Data rows
--- start ---
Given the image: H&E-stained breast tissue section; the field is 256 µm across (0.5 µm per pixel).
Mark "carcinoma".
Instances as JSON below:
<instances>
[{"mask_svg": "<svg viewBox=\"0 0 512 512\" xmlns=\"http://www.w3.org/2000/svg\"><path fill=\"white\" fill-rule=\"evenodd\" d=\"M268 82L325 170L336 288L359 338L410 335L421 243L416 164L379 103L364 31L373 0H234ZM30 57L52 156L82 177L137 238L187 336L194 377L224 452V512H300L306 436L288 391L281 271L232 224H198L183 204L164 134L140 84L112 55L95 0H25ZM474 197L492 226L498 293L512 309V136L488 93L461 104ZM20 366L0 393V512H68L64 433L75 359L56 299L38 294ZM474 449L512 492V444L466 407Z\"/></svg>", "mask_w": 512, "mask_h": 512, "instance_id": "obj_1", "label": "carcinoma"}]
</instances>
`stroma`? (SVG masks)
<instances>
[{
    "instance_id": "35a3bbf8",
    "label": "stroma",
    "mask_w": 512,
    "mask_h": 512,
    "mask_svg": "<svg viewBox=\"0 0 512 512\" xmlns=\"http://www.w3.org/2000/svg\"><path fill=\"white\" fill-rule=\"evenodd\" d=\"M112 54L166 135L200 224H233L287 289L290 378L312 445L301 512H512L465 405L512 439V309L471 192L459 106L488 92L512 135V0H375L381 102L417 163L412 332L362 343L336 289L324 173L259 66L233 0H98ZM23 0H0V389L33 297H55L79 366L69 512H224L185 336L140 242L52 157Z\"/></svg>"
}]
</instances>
--- end ---
Work instructions
Repeat the material above in full, keeping every word.

Worked solution
Given the image: H&E-stained breast tissue section; the field is 256 µm across (0.5 µm per pixel).
Mark "carcinoma".
Instances as JSON below:
<instances>
[{"mask_svg": "<svg viewBox=\"0 0 512 512\" xmlns=\"http://www.w3.org/2000/svg\"><path fill=\"white\" fill-rule=\"evenodd\" d=\"M268 82L325 170L336 288L359 338L410 335L421 243L416 164L379 103L364 31L373 0H234ZM30 57L52 156L82 177L137 238L187 336L194 377L224 452V512H300L306 436L288 391L281 271L232 224H198L183 204L164 134L140 84L112 55L95 0H25ZM474 197L492 226L498 293L512 309V136L488 93L461 104ZM20 366L0 393V512H68L64 433L75 359L56 299L38 294ZM474 449L512 492V444L466 407Z\"/></svg>", "mask_w": 512, "mask_h": 512, "instance_id": "obj_1", "label": "carcinoma"}]
</instances>
`stroma`? (SVG masks)
<instances>
[{
    "instance_id": "35a3bbf8",
    "label": "stroma",
    "mask_w": 512,
    "mask_h": 512,
    "mask_svg": "<svg viewBox=\"0 0 512 512\" xmlns=\"http://www.w3.org/2000/svg\"><path fill=\"white\" fill-rule=\"evenodd\" d=\"M112 54L166 135L200 224H233L287 289L290 378L312 445L301 512H512L465 405L512 439V309L471 192L459 106L488 92L512 135V0H375L381 102L417 163L412 332L362 343L336 289L324 173L259 66L233 0H98ZM23 0H0V389L33 297H55L79 366L69 512H224L185 336L140 242L52 157Z\"/></svg>"
}]
</instances>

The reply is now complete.